DATA SHOWN:

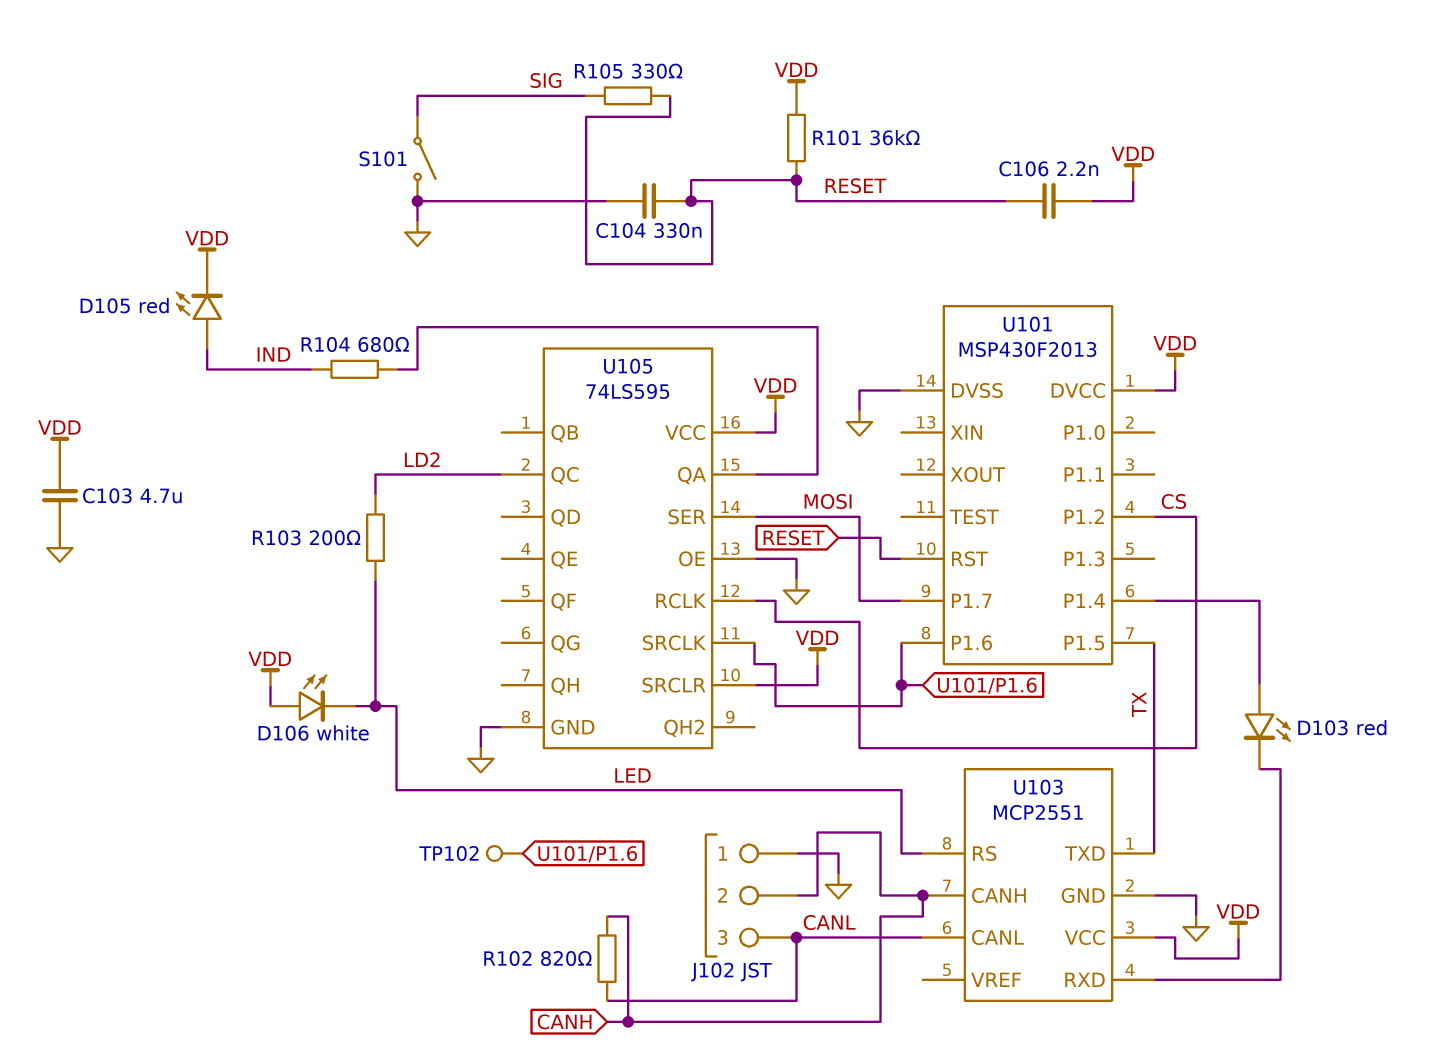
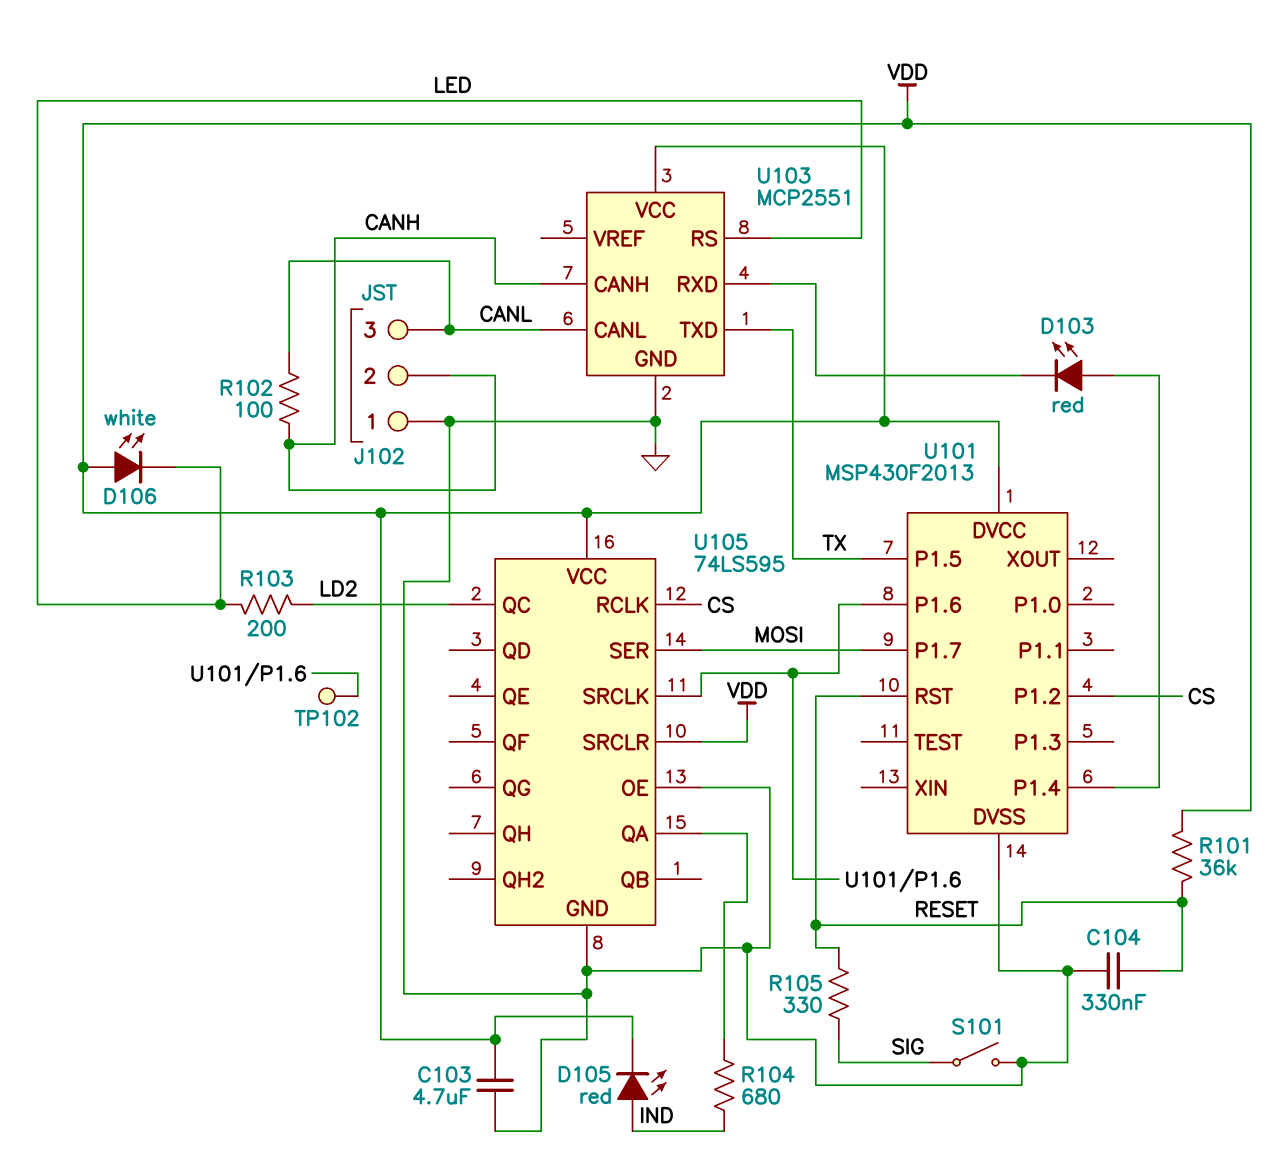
C106: 2.2nF (RESET, VDD) -> none
R102: 820 (CANH, CANL) -> 100 (CANH, CANL)

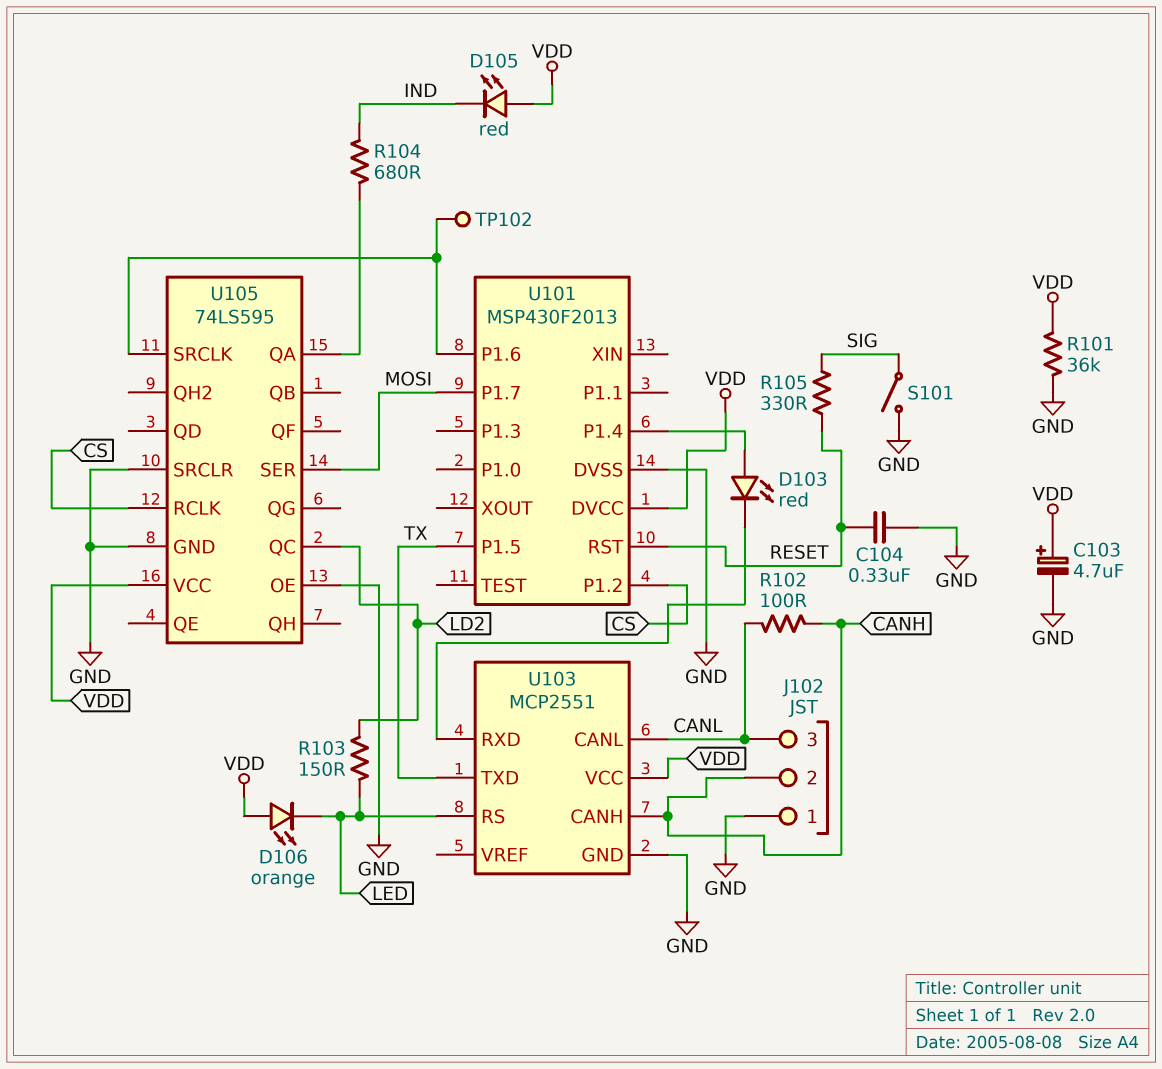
C103: 4.7uF (GND, VDD) -> 4.7uF (plus VDD, minus GND)
D105: LED red (A IND, K VDD) -> LED red (A VDD, K IND)
D106: LED white (A VDD, K LED) -> LED orange (A VDD, K LED)
R101: 36k (RESET, VDD) -> 36k (GND, VDD)
R103: 200 (LD2, LED) -> 150 (LD2, LED)
U105 pin SRCLR: VDD -> GND

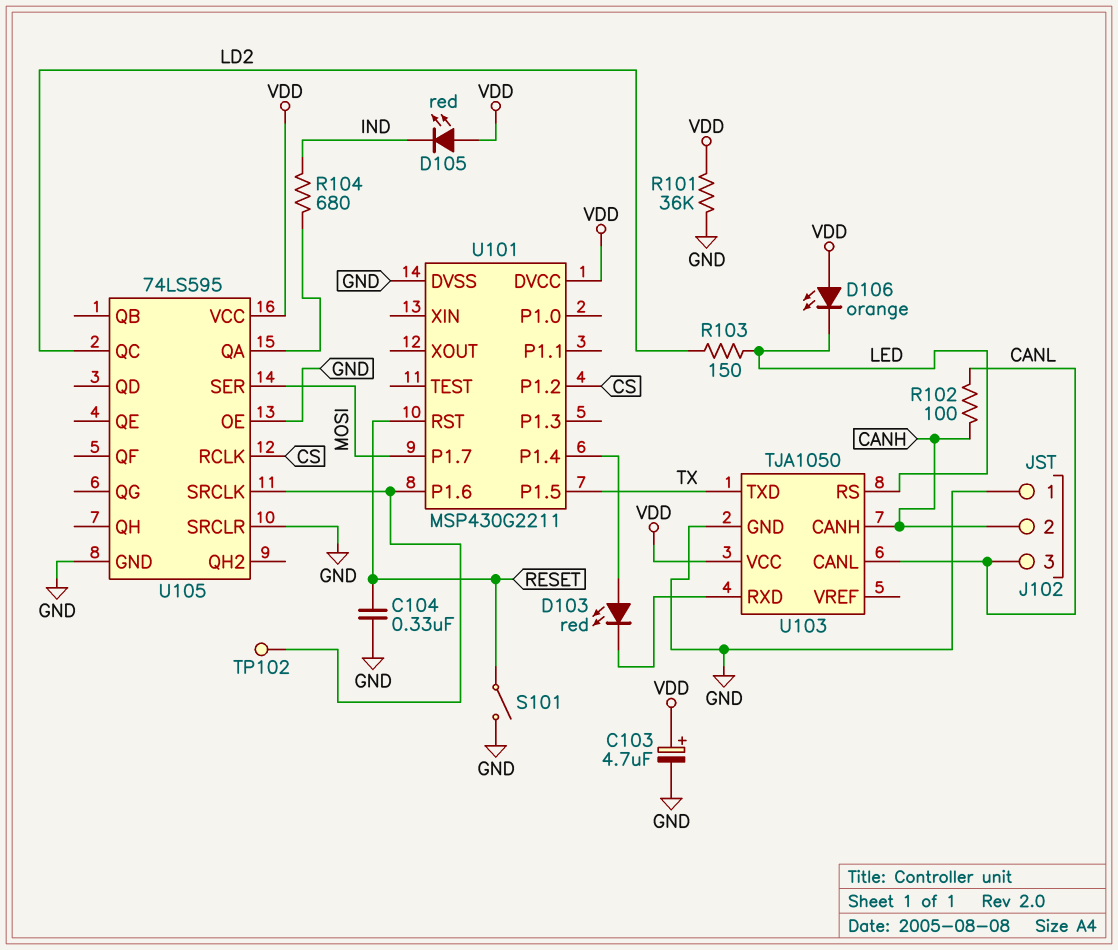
R105: 330 (RESET, SIG) -> none
S101: switch (GND, SIG) -> switch (GND, RESET)
U101: MSP430F2013 -> MSP430G2211
U103: MCP2551 -> TJA1050

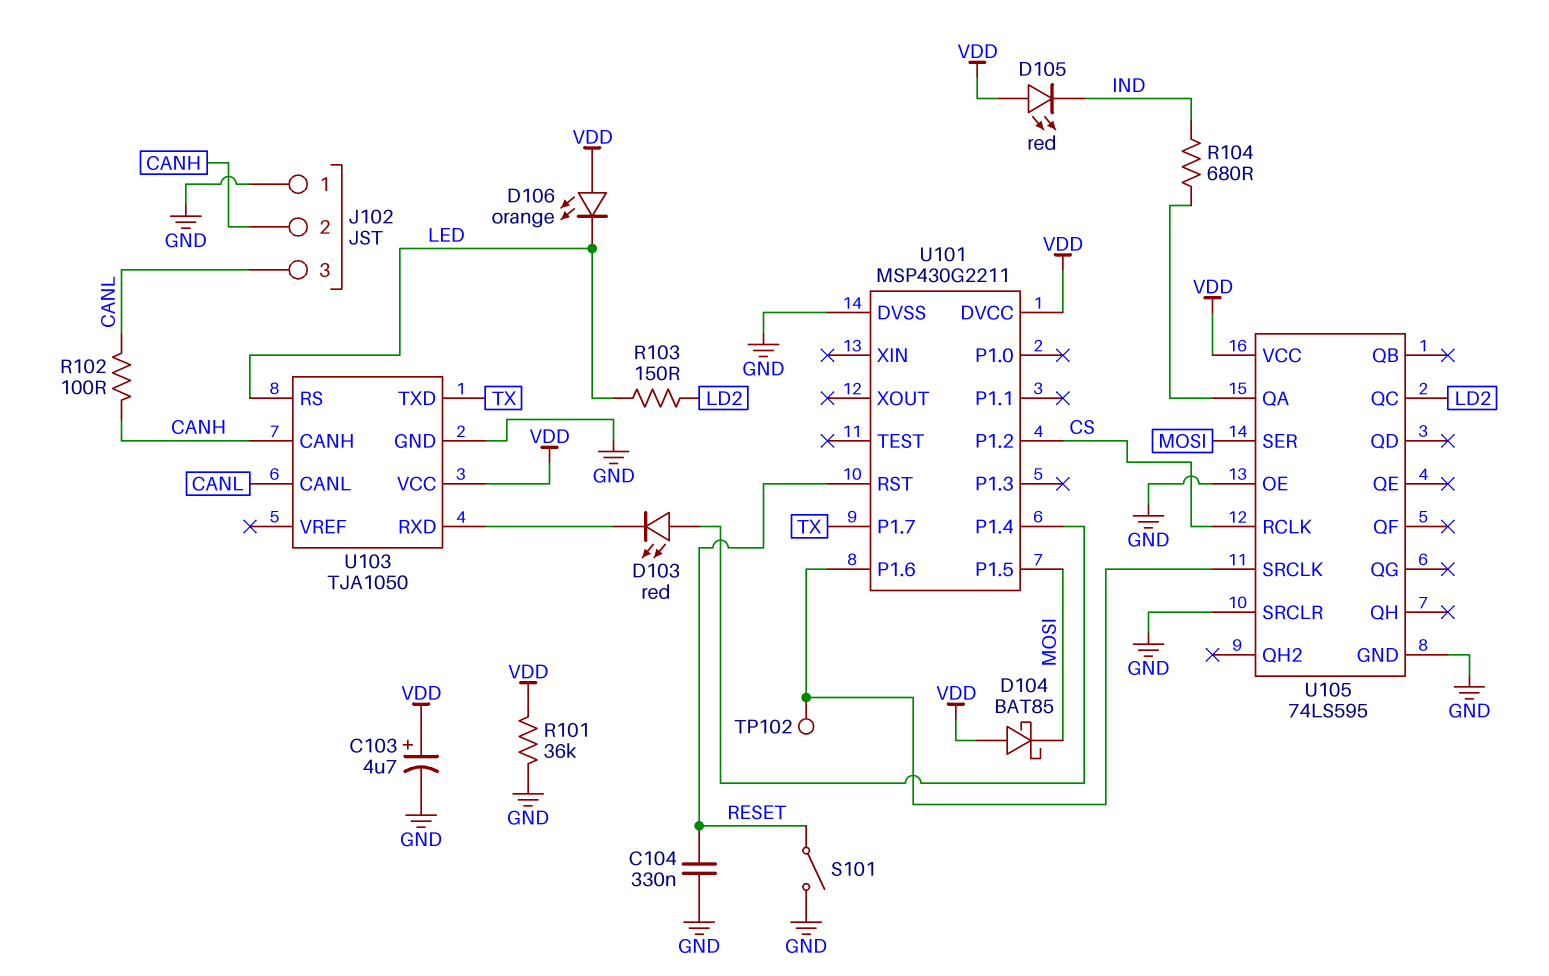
D104: none -> schottky BAT85 (A VDD, K MOSI)
U101 pin P1.5: TX -> MOSI
U101 pin P1.7: MOSI -> TX

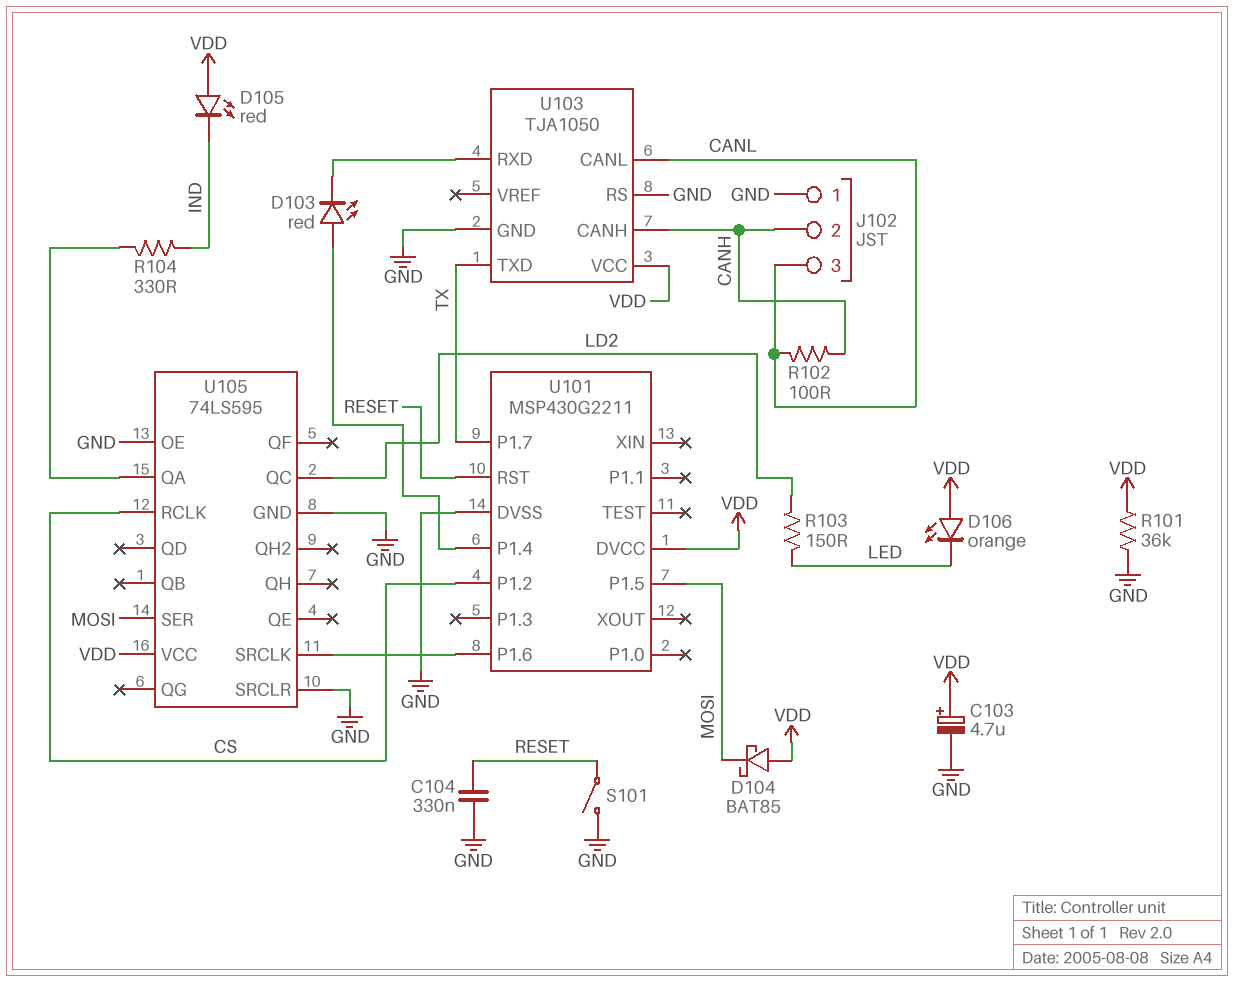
R104: 680 (IND, U105/QA) -> 330 (IND, U105/QA)
TP102: test point (U101/P1.6) -> none
U103 pin RS: LED -> GND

WHAT THE TASK REQUIRES:
In the records above, each line with the string "RESET" should be copied.

OUTPUT:
C106: 2.2nF (RESET, VDD) -> none
R101: 36k (RESET, VDD) -> 36k (GND, VDD)
R105: 330 (RESET, SIG) -> none
S101: switch (GND, SIG) -> switch (GND, RESET)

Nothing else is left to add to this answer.